■ RECORDS FOR THE TASK

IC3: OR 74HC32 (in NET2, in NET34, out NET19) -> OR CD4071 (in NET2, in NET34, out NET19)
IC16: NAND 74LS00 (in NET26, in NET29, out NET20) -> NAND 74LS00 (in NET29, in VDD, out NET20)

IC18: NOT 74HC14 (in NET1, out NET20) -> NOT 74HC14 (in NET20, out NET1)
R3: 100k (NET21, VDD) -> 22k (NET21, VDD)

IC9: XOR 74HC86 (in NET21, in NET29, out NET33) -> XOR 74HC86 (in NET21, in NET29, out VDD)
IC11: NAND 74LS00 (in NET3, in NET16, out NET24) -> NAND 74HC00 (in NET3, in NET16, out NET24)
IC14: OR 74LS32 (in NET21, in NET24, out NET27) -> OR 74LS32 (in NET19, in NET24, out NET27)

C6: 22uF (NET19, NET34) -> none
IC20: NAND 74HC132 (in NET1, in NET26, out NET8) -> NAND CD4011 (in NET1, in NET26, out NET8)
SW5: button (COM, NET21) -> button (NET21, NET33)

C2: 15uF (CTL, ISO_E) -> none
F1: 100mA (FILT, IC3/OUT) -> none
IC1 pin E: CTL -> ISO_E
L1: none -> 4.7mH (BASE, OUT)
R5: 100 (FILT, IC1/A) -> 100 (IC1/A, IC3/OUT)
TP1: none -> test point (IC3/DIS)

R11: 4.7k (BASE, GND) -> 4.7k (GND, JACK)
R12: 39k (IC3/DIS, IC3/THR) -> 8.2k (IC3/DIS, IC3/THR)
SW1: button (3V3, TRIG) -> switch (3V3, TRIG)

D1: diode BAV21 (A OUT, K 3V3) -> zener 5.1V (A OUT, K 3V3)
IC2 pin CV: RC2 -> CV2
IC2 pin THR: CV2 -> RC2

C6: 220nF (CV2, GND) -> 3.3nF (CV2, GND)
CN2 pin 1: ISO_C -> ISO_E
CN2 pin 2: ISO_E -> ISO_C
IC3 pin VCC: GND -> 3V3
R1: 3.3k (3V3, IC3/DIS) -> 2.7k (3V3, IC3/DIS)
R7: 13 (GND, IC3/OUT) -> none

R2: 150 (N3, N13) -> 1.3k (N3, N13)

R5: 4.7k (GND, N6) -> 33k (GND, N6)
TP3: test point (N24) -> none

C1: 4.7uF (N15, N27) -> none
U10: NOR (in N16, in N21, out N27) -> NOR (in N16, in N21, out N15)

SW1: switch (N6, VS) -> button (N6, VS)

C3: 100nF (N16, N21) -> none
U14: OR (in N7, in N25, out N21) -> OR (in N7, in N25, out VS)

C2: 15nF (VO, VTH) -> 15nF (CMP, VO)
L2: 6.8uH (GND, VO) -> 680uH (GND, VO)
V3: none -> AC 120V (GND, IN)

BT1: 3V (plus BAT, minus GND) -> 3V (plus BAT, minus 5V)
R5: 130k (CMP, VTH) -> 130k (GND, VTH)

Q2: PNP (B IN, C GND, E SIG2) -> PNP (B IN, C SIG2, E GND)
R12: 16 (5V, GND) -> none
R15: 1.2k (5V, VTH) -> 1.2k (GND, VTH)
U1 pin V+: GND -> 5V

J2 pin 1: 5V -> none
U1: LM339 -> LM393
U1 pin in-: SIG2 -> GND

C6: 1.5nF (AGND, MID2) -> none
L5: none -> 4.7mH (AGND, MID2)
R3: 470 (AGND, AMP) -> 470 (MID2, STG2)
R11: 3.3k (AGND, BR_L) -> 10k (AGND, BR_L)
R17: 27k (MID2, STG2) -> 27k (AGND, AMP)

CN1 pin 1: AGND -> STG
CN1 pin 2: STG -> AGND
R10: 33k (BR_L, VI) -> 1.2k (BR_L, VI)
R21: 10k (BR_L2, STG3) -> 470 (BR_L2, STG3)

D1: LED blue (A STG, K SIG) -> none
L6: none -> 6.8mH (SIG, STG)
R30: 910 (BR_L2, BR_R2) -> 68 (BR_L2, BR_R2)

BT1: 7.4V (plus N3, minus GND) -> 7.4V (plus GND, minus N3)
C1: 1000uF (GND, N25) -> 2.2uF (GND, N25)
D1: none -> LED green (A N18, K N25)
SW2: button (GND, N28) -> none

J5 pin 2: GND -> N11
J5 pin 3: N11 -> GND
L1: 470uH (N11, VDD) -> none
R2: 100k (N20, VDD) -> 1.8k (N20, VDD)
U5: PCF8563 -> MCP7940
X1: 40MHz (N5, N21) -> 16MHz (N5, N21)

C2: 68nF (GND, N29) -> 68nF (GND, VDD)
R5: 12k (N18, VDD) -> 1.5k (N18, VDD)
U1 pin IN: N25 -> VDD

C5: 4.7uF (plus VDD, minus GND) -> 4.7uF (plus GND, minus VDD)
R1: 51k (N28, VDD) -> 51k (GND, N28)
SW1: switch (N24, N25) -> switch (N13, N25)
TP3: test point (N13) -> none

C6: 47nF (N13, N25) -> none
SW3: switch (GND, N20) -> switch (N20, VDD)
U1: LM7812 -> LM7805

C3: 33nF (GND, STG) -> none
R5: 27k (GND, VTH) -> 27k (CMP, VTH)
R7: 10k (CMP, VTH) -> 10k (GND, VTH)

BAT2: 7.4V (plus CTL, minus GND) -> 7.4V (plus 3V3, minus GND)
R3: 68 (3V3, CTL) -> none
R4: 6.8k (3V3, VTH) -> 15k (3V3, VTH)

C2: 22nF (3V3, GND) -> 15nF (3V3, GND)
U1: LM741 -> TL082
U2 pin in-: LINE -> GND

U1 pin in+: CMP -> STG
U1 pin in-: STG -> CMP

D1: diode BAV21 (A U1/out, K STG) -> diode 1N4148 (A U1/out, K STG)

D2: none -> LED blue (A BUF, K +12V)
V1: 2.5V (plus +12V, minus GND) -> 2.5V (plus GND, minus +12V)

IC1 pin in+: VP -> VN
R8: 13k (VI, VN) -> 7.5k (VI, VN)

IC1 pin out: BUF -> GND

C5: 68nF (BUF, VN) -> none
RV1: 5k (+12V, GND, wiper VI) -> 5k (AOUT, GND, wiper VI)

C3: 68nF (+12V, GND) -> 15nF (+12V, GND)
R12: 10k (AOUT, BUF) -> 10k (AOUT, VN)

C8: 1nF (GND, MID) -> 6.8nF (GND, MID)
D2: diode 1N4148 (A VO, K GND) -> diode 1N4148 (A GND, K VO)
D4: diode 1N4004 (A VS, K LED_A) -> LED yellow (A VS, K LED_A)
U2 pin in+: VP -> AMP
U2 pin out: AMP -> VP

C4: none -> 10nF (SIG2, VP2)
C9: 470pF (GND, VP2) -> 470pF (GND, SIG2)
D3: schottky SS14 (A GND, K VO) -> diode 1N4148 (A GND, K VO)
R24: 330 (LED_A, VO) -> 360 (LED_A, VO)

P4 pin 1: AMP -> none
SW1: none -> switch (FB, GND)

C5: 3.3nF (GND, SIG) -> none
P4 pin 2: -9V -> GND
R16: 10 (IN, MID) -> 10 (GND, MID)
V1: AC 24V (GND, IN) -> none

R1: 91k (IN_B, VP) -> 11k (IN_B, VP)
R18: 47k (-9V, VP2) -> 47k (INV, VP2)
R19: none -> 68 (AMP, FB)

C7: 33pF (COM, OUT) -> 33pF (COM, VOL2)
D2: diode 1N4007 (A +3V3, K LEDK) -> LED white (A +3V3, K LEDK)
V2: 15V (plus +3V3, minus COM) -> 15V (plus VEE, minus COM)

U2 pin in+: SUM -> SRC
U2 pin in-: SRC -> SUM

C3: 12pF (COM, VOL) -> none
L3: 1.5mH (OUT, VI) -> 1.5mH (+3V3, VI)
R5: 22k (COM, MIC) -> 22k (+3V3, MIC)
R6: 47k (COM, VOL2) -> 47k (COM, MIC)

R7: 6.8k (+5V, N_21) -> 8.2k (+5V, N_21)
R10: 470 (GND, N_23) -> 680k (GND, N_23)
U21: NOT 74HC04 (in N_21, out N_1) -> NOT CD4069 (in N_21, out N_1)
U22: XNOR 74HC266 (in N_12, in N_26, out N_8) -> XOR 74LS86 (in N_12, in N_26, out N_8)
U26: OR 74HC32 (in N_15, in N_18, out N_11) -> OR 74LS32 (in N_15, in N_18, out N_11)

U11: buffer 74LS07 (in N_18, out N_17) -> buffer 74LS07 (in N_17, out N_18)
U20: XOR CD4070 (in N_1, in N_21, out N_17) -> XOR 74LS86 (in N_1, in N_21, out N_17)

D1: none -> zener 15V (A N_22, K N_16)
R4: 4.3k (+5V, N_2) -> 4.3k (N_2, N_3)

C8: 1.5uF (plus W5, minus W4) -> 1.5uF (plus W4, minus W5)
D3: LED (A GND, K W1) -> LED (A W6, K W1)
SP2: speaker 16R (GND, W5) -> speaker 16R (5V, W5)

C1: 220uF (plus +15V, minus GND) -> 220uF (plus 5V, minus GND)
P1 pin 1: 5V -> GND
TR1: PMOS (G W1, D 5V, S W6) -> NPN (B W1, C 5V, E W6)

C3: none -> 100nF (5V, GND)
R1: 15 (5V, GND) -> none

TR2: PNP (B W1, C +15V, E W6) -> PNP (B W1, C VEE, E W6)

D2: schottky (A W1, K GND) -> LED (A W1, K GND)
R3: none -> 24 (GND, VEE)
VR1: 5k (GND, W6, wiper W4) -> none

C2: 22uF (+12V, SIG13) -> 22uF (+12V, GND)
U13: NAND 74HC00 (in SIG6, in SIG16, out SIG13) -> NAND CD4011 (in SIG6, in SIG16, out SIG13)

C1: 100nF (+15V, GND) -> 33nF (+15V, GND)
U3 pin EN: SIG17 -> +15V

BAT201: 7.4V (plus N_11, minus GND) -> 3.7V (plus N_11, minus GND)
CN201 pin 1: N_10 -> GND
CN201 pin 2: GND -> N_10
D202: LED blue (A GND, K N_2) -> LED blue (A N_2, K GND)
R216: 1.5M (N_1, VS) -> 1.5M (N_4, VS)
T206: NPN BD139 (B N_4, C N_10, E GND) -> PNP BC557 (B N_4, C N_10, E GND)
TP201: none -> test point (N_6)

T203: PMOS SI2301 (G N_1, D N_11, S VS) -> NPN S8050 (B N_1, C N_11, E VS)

■ WHAT IS EXPECTED
There is a line with "R4: 6.8k (3V3, VTH) -> 15k (3V3, VTH)" and a line with "U21: NOT 74HC04" above. Copy exactly those two lines and all lines between them, with nothing else.

■ ANSWER SECTION
R4: 6.8k (3V3, VTH) -> 15k (3V3, VTH)

C2: 22nF (3V3, GND) -> 15nF (3V3, GND)
U1: LM741 -> TL082
U2 pin in-: LINE -> GND

U1 pin in+: CMP -> STG
U1 pin in-: STG -> CMP

D1: diode BAV21 (A U1/out, K STG) -> diode 1N4148 (A U1/out, K STG)

D2: none -> LED blue (A BUF, K +12V)
V1: 2.5V (plus +12V, minus GND) -> 2.5V (plus GND, minus +12V)

IC1 pin in+: VP -> VN
R8: 13k (VI, VN) -> 7.5k (VI, VN)

IC1 pin out: BUF -> GND

C5: 68nF (BUF, VN) -> none
RV1: 5k (+12V, GND, wiper VI) -> 5k (AOUT, GND, wiper VI)

C3: 68nF (+12V, GND) -> 15nF (+12V, GND)
R12: 10k (AOUT, BUF) -> 10k (AOUT, VN)

C8: 1nF (GND, MID) -> 6.8nF (GND, MID)
D2: diode 1N4148 (A VO, K GND) -> diode 1N4148 (A GND, K VO)
D4: diode 1N4004 (A VS, K LED_A) -> LED yellow (A VS, K LED_A)
U2 pin in+: VP -> AMP
U2 pin out: AMP -> VP

C4: none -> 10nF (SIG2, VP2)
C9: 470pF (GND, VP2) -> 470pF (GND, SIG2)
D3: schottky SS14 (A GND, K VO) -> diode 1N4148 (A GND, K VO)
R24: 330 (LED_A, VO) -> 360 (LED_A, VO)

P4 pin 1: AMP -> none
SW1: none -> switch (FB, GND)

C5: 3.3nF (GND, SIG) -> none
P4 pin 2: -9V -> GND
R16: 10 (IN, MID) -> 10 (GND, MID)
V1: AC 24V (GND, IN) -> none

R1: 91k (IN_B, VP) -> 11k (IN_B, VP)
R18: 47k (-9V, VP2) -> 47k (INV, VP2)
R19: none -> 68 (AMP, FB)

C7: 33pF (COM, OUT) -> 33pF (COM, VOL2)
D2: diode 1N4007 (A +3V3, K LEDK) -> LED white (A +3V3, K LEDK)
V2: 15V (plus +3V3, minus COM) -> 15V (plus VEE, minus COM)

U2 pin in+: SUM -> SRC
U2 pin in-: SRC -> SUM

C3: 12pF (COM, VOL) -> none
L3: 1.5mH (OUT, VI) -> 1.5mH (+3V3, VI)
R5: 22k (COM, MIC) -> 22k (+3V3, MIC)
R6: 47k (COM, VOL2) -> 47k (COM, MIC)

R7: 6.8k (+5V, N_21) -> 8.2k (+5V, N_21)
R10: 470 (GND, N_23) -> 680k (GND, N_23)
U21: NOT 74HC04 (in N_21, out N_1) -> NOT CD4069 (in N_21, out N_1)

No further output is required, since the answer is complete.